◆ EXERCISE DIRECTIONS
Look below for the line holding "C5: none -> 47nF (DAC, GND)" and the line holding "U2: TC118S -> HG7881". Transcribe exactly those lines and all lines between them, nothing more.
══ DATA RECORDS ══
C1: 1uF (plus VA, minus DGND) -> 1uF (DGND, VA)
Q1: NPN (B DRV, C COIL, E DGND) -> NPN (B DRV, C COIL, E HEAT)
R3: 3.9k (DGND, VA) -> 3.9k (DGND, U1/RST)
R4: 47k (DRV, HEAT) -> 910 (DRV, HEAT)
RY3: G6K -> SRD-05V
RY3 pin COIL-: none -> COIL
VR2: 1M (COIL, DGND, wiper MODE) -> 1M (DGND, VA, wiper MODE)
═══
══ DATA RECORDS ══
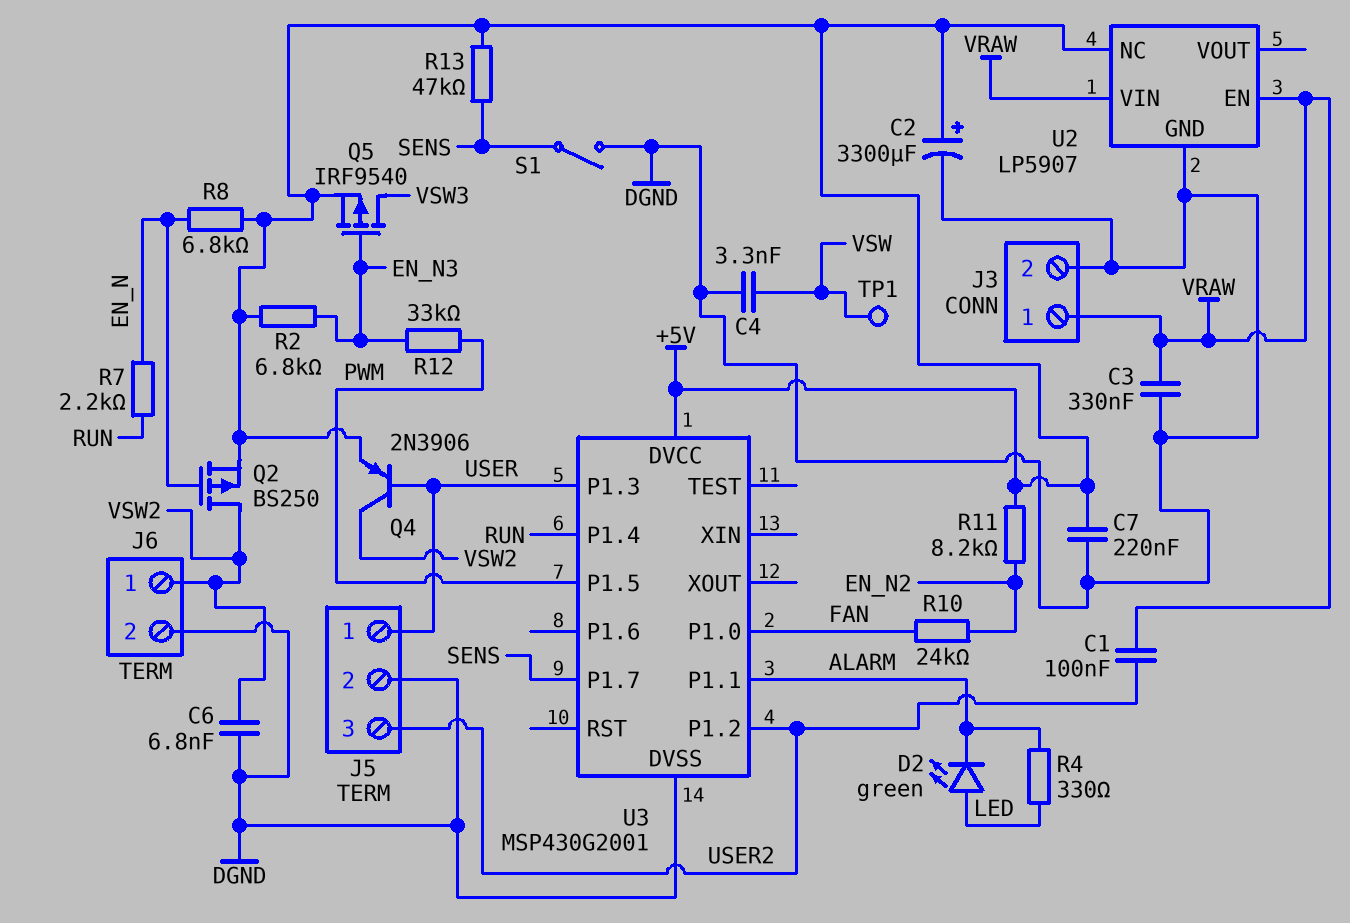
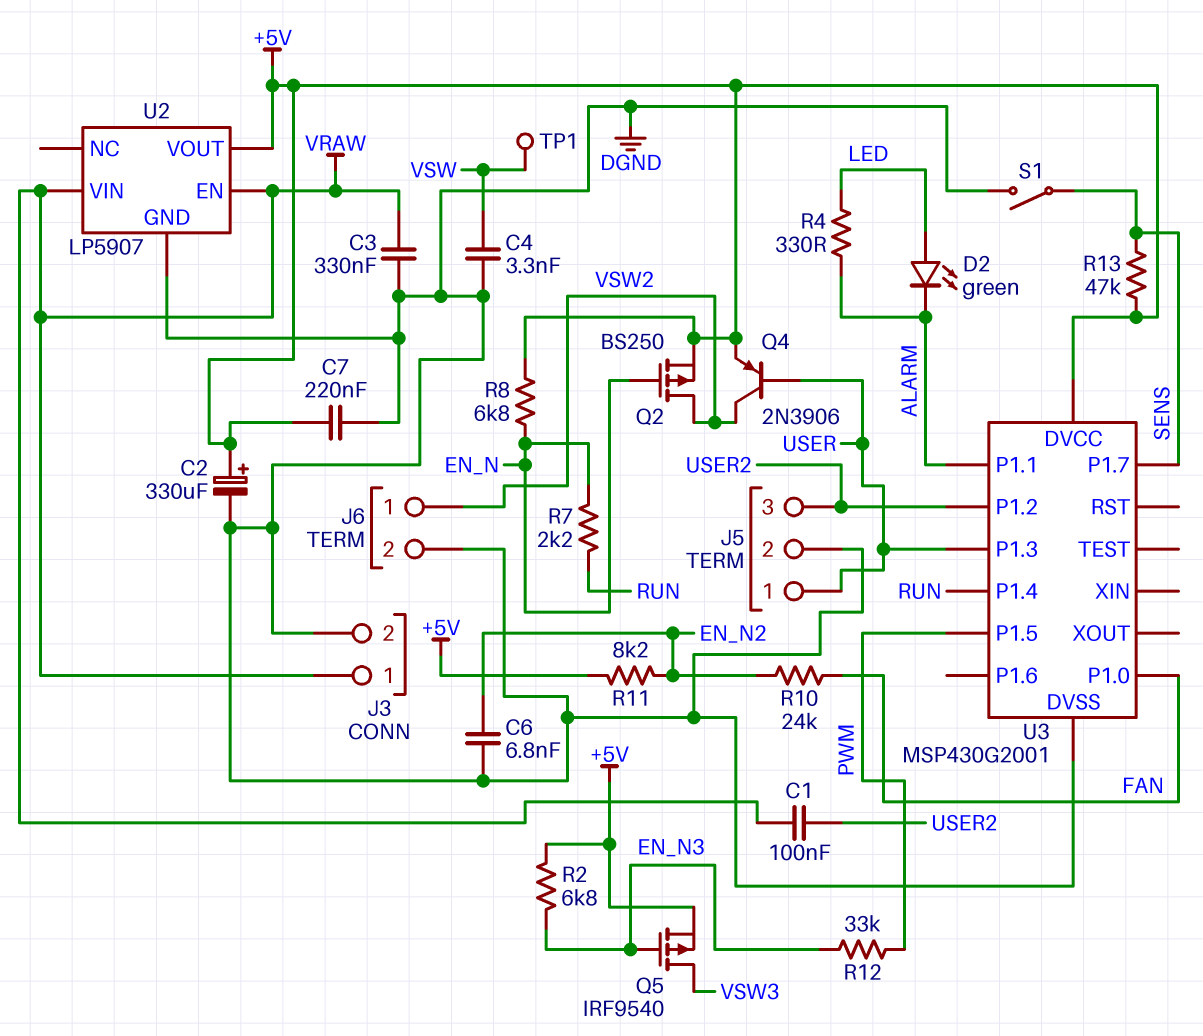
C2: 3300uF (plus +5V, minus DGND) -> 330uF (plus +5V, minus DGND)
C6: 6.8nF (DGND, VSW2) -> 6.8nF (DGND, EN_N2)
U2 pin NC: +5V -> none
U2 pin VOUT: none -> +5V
═══
══ DATA RECORDS ══
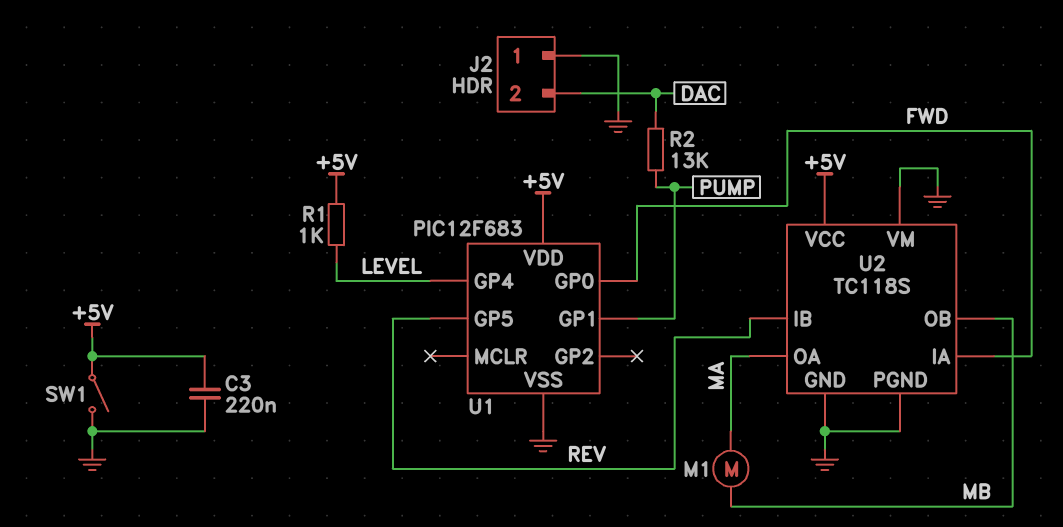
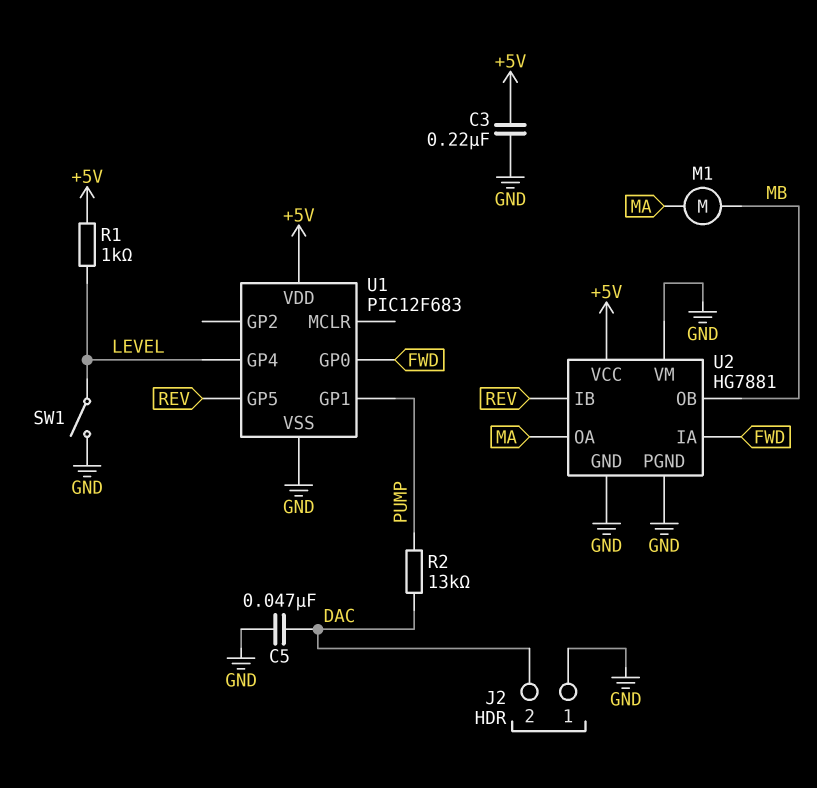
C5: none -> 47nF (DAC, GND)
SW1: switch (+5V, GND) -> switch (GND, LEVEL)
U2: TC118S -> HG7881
═══
◆ WRITTEN RESPONSE
C5: none -> 47nF (DAC, GND)
SW1: switch (+5V, GND) -> switch (GND, LEVEL)
U2: TC118S -> HG7881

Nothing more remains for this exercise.